> **DATASET EXCERPT**
********
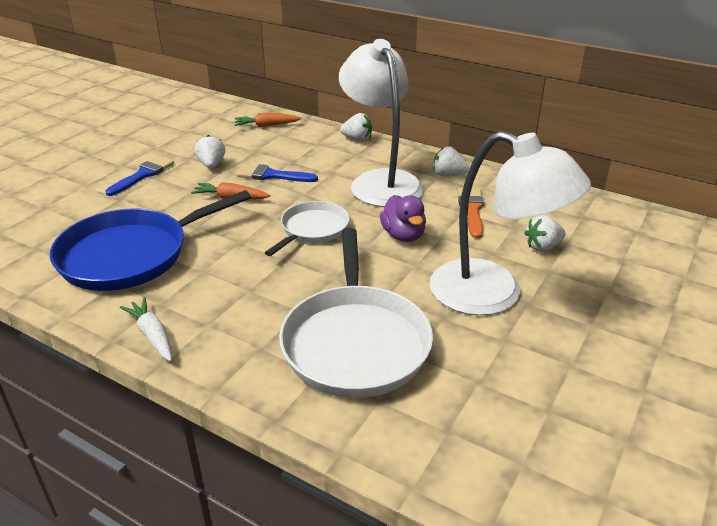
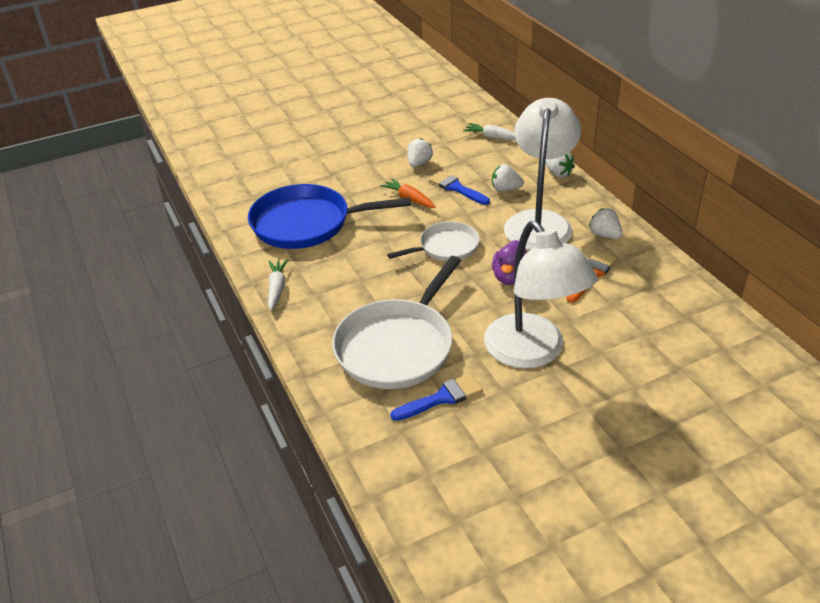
camera: 35 degrees right, 5 degrees up
(143, 175) = (363, 157): blue brush -> blue brush (442, 398)
(266, 125) = (493, 137): orange carrot -> white carrot
(542, 247) = (618, 330): white strawberry -> white strawberry (505, 189)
********
> **WHAT YOU NEED TO DO**
Would you restate all of the data above word for word, omitting the pictures?

> **EXERCISE RESPONSE**
camera: 35 degrees right, 5 degrees up
(143, 175) = (363, 157): blue brush -> blue brush (442, 398)
(266, 125) = (493, 137): orange carrot -> white carrot
(542, 247) = (618, 330): white strawberry -> white strawberry (505, 189)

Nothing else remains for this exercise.